Exercise details: Leaving out any pictures, print the entries that follow exactly as they stand.

[[ Exercise materials open ]]

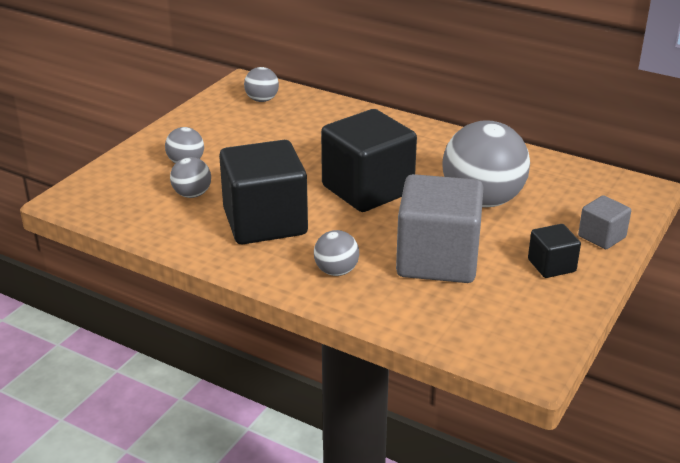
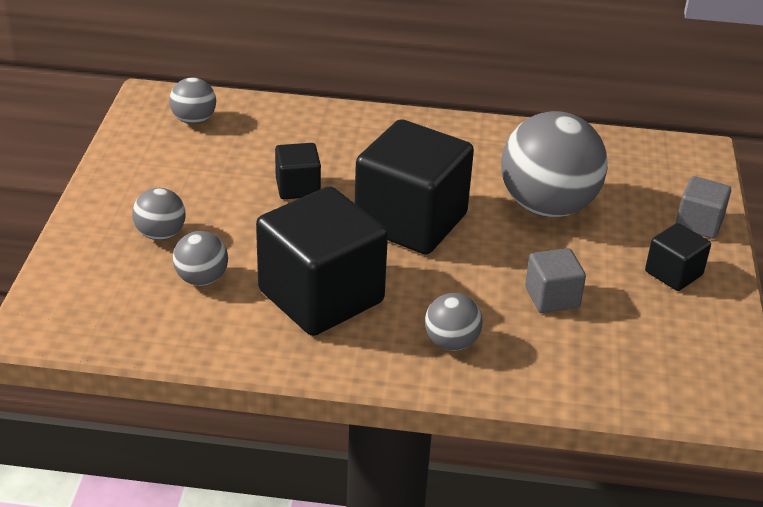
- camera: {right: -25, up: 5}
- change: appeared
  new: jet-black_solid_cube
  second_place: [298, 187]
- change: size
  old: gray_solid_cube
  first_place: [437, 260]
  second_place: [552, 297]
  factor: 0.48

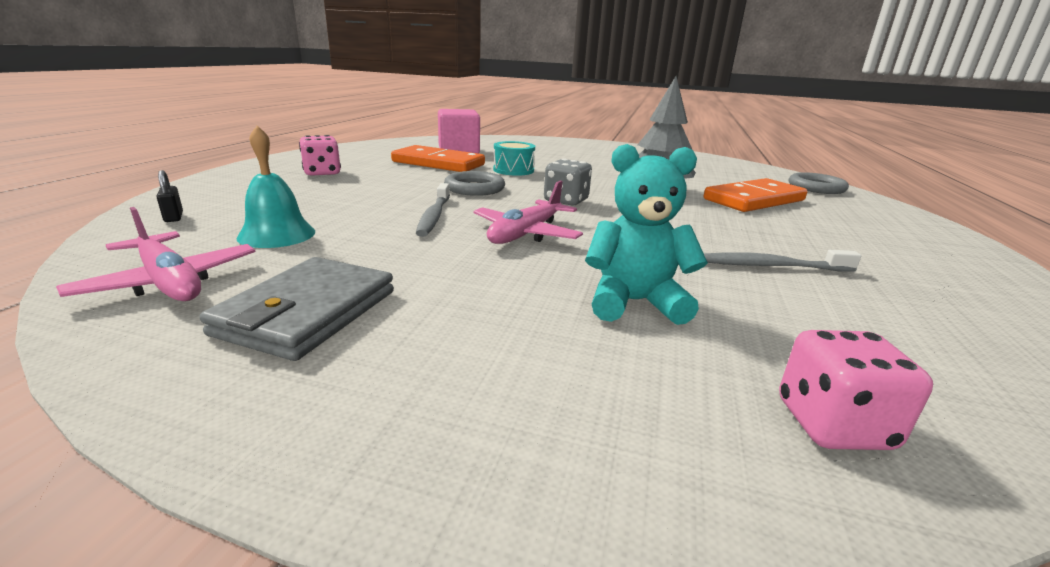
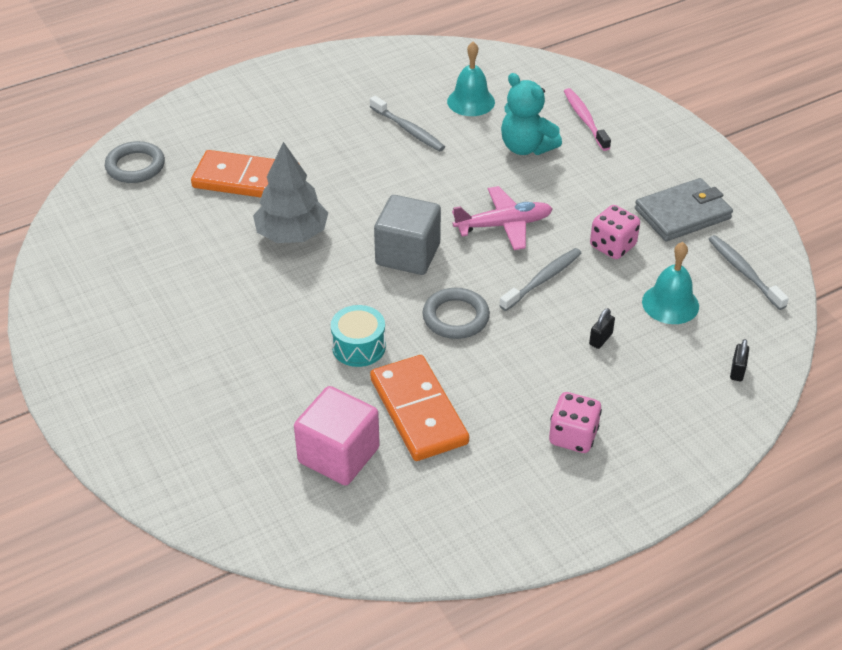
- camera: {right: -135, up: 20}
- change: appeared
  new: turquoise_bell
  second_place: [471, 101]
- change: appeared
  new: pink_tooth_brush
  second_place: [585, 119]
- change: appeared
  new: jet-black_lock
  second_place: [600, 339]
- change: relocated
  old: pink_die
  first_place: [833, 425]
  second_place: [612, 246]
- change: exchanged
  old: pink_aeroplane
  new: gray_tooth_brush
  first_place: [169, 282]
  second_place: [744, 272]
- change: exchanged
  old: gray_die
  new: gray_solid_cube
  first_place: [566, 201]
  second_place: [408, 254]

[[ Exercise materials closed ]]

Your response:
- camera: {right: -25, up: 5}
- change: appeared
  new: jet-black_solid_cube
  second_place: [298, 187]
- change: size
  old: gray_solid_cube
  first_place: [437, 260]
  second_place: [552, 297]
  factor: 0.48

- camera: {right: -135, up: 20}
- change: appeared
  new: turquoise_bell
  second_place: [471, 101]
- change: appeared
  new: pink_tooth_brush
  second_place: [585, 119]
- change: appeared
  new: jet-black_lock
  second_place: [600, 339]
- change: relocated
  old: pink_die
  first_place: [833, 425]
  second_place: [612, 246]
- change: exchanged
  old: pink_aeroplane
  new: gray_tooth_brush
  first_place: [169, 282]
  second_place: [744, 272]
- change: exchanged
  old: gray_die
  new: gray_solid_cube
  first_place: [566, 201]
  second_place: [408, 254]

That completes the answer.